- [Exercise]:
Your copy of the listing should be exact and should contain no pictures.
----------------
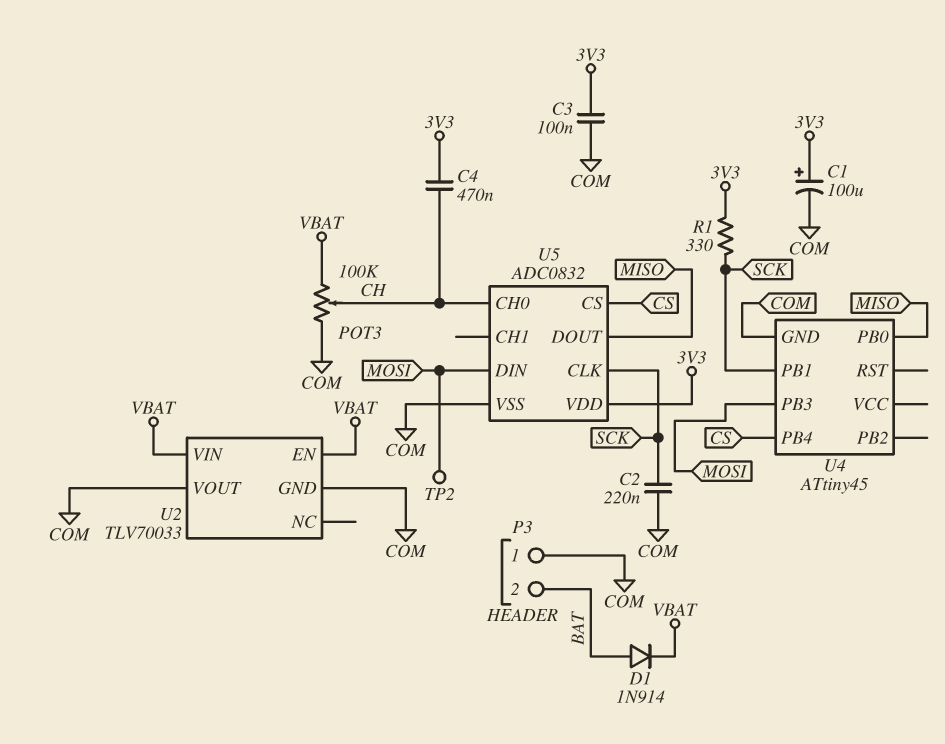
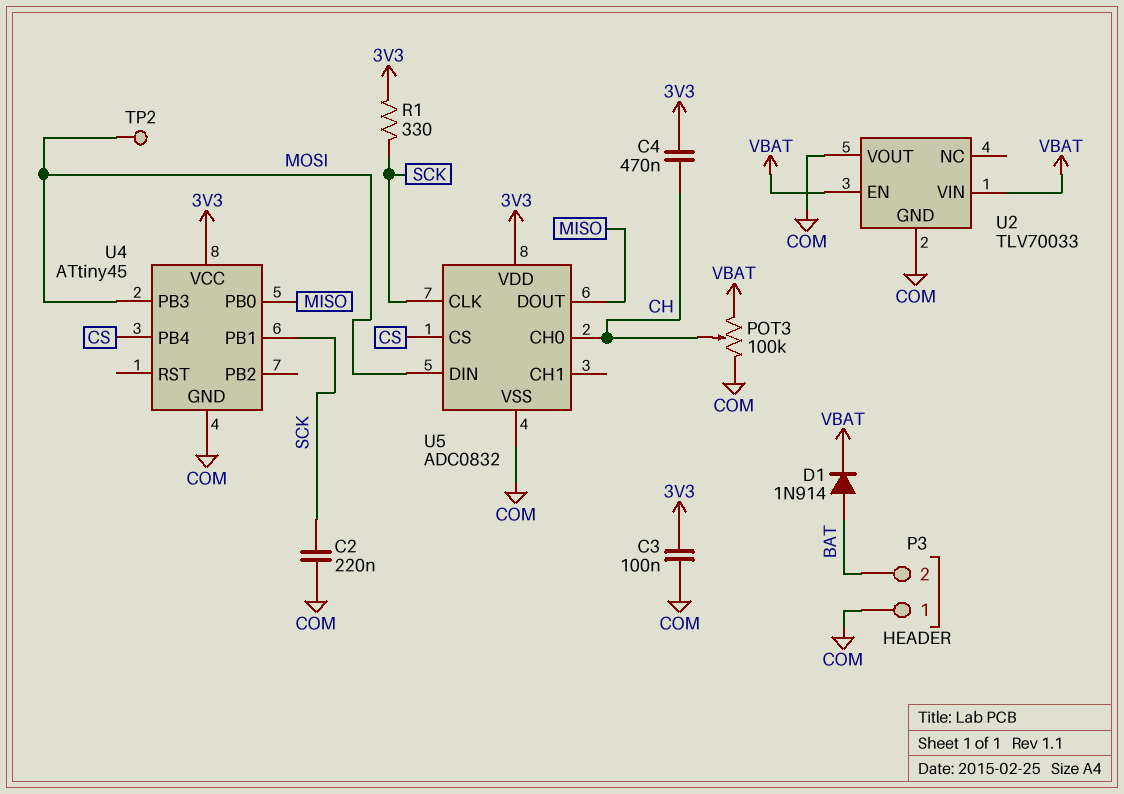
C1: 100uF (plus 3V3, minus COM) -> none
U4 pin VCC: none -> 3V3

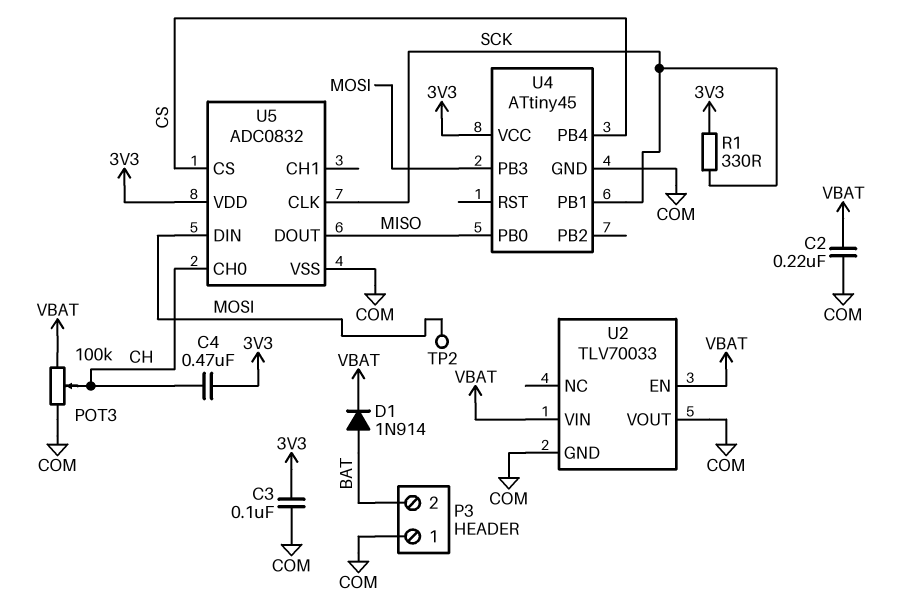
C2: 220nF (COM, SCK) -> 220nF (COM, VBAT)

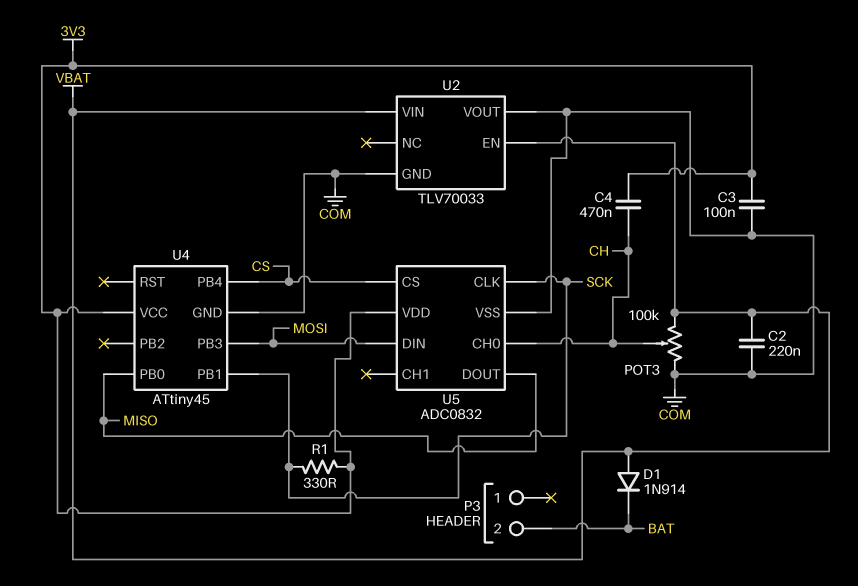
D1: diode 1N914 (A BAT, K VBAT) -> diode 1N914 (A VBAT, K BAT)
P3 pin 1: COM -> none
TP2: test point (MOSI) -> none

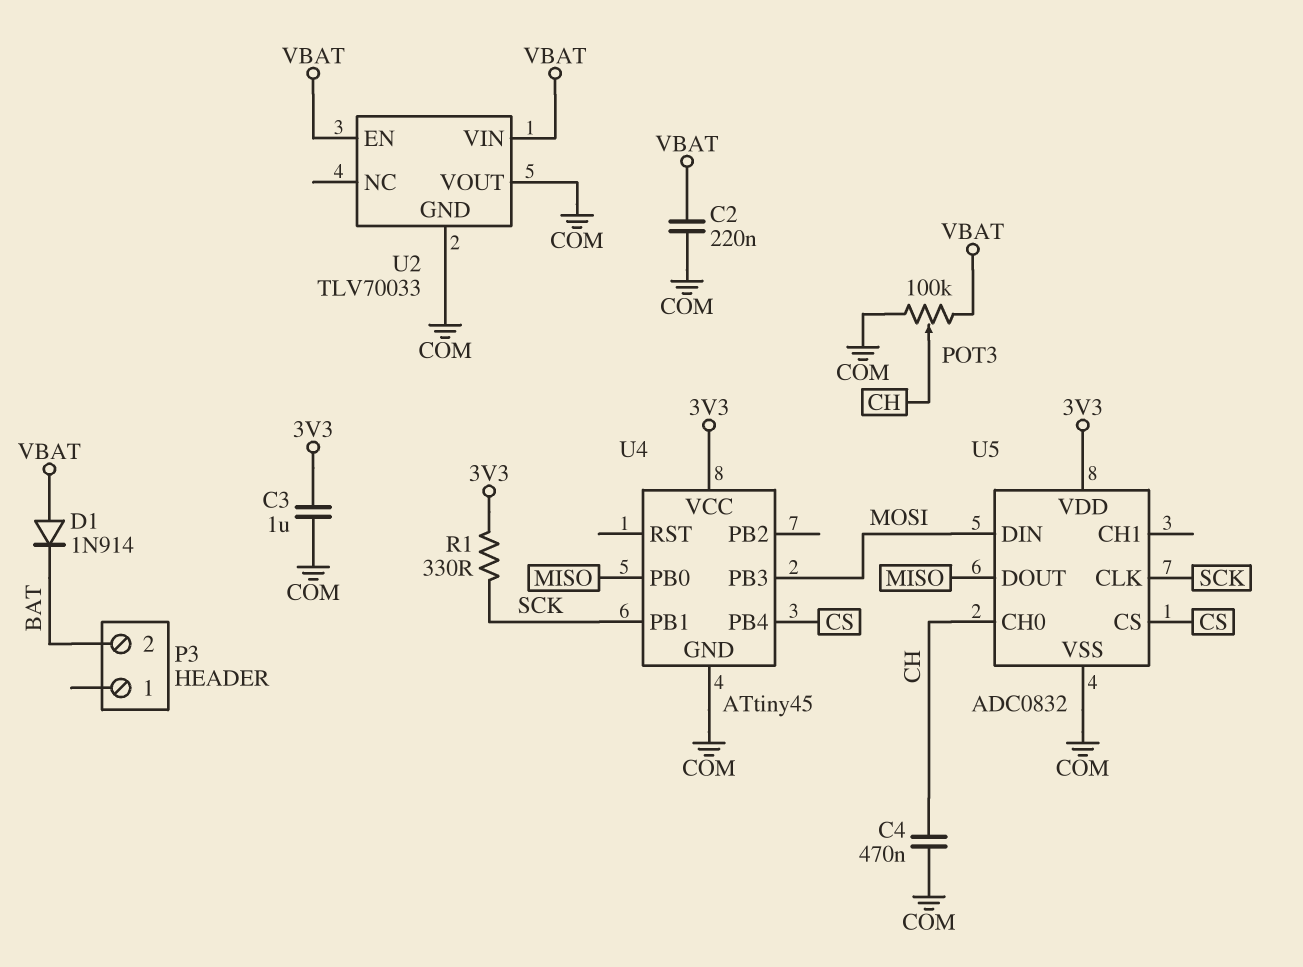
C3: 100nF (3V3, COM) -> 1uF (3V3, COM)
C4: 470nF (3V3, CH) -> 470nF (CH, COM)

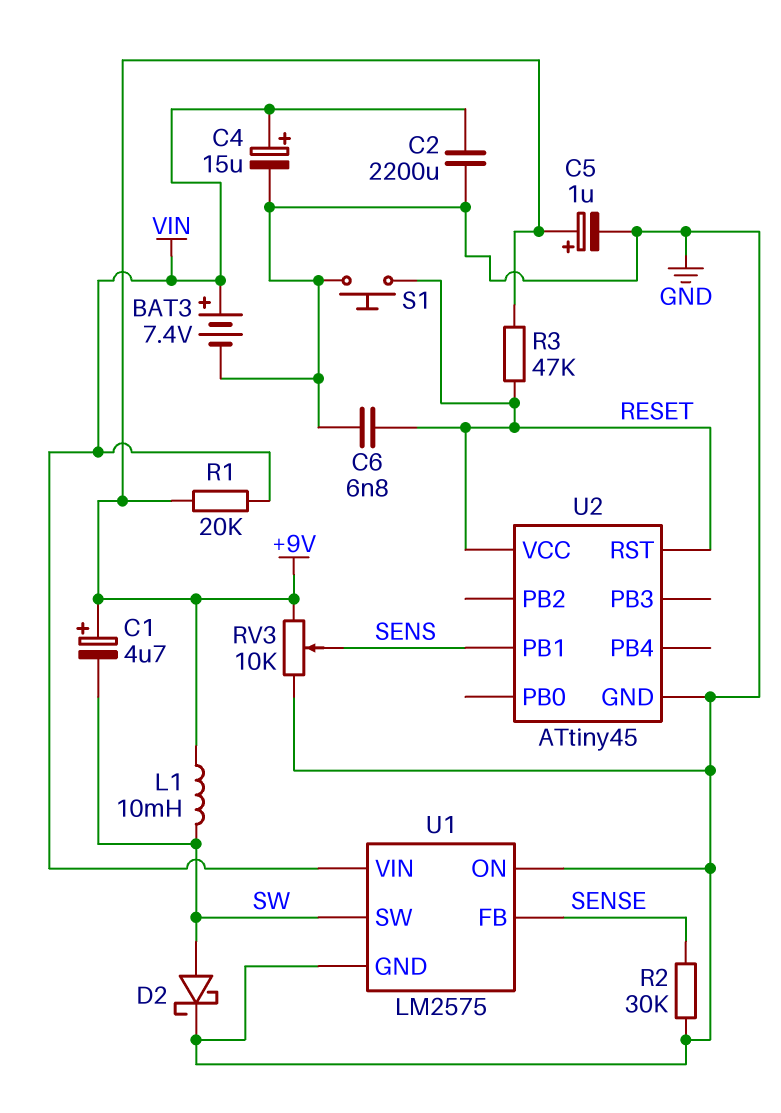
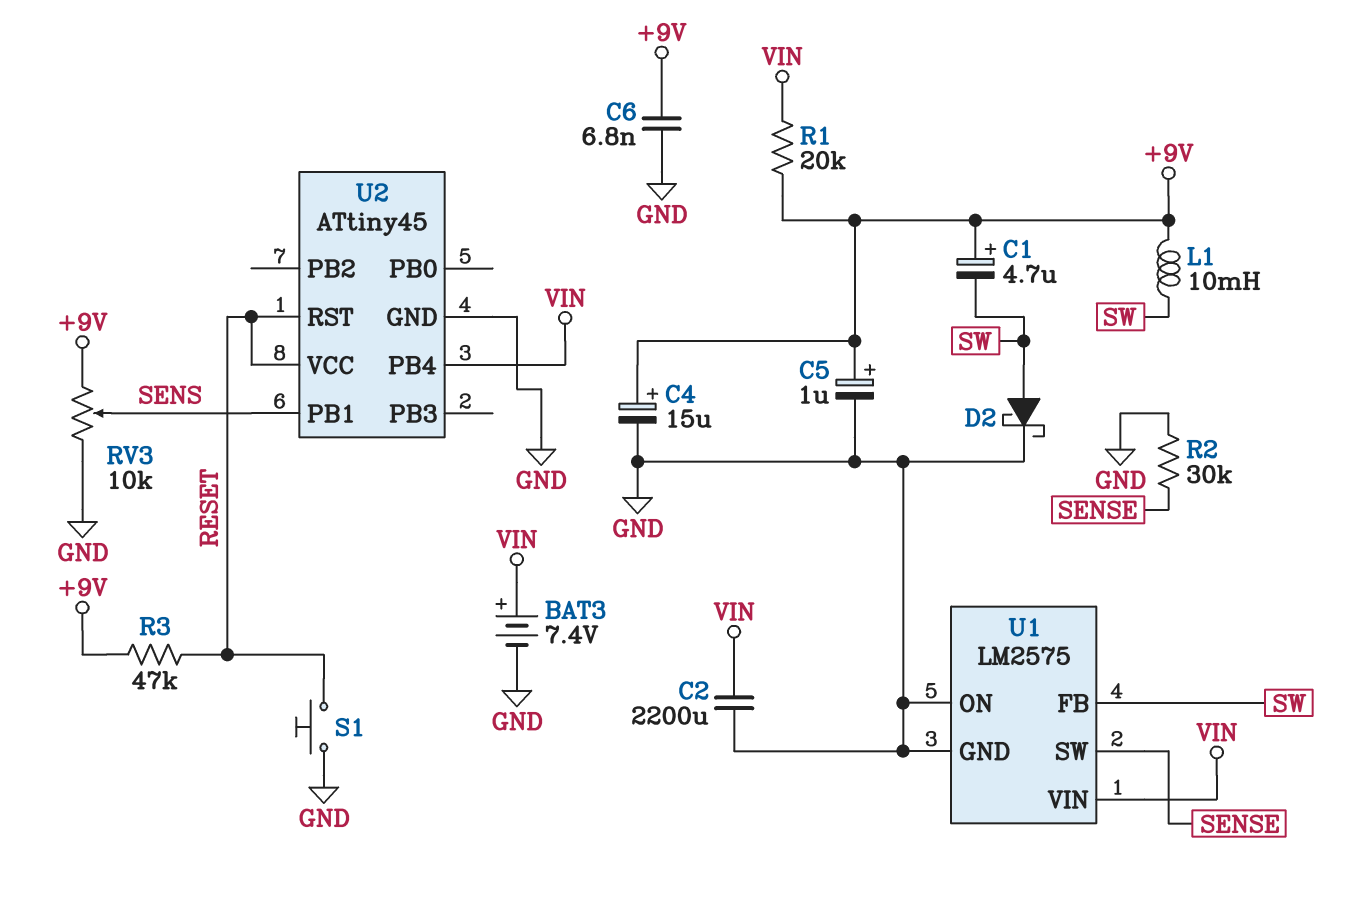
C4: 15uF (plus VIN, minus GND) -> 15uF (plus +9V, minus GND)
C6: 6.8nF (GND, RESET) -> 6.8nF (+9V, GND)
U1 pin FB: SENSE -> SW
U1 pin SW: SW -> SENSE
U2 pin PB4: none -> VIN

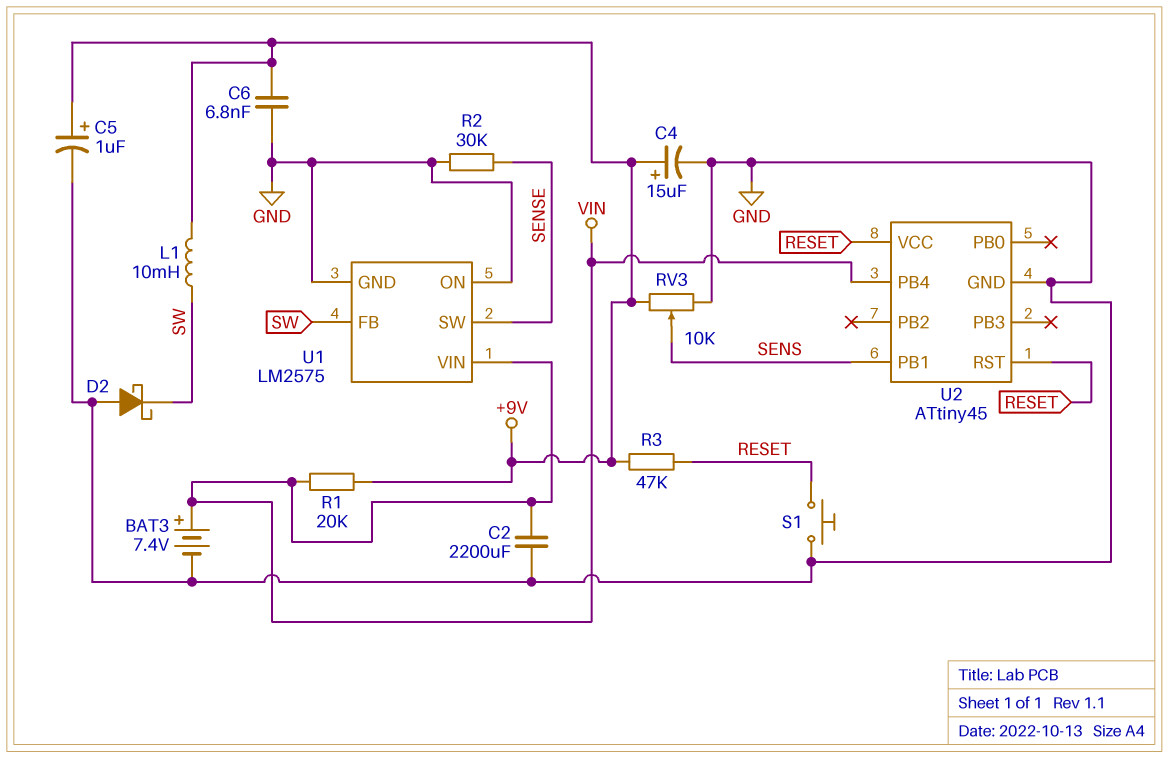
C1: 4.7uF (plus +9V, minus SW) -> none
D2: schottky (A SW, K GND) -> schottky (A GND, K SW)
----------------
- [Reply]:
C1: 100uF (plus 3V3, minus COM) -> none
U4 pin VCC: none -> 3V3

C2: 220nF (COM, SCK) -> 220nF (COM, VBAT)

D1: diode 1N914 (A BAT, K VBAT) -> diode 1N914 (A VBAT, K BAT)
P3 pin 1: COM -> none
TP2: test point (MOSI) -> none

C3: 100nF (3V3, COM) -> 1uF (3V3, COM)
C4: 470nF (3V3, CH) -> 470nF (CH, COM)

C4: 15uF (plus VIN, minus GND) -> 15uF (plus +9V, minus GND)
C6: 6.8nF (GND, RESET) -> 6.8nF (+9V, GND)
U1 pin FB: SENSE -> SW
U1 pin SW: SW -> SENSE
U2 pin PB4: none -> VIN

C1: 4.7uF (plus +9V, minus SW) -> none
D2: schottky (A SW, K GND) -> schottky (A GND, K SW)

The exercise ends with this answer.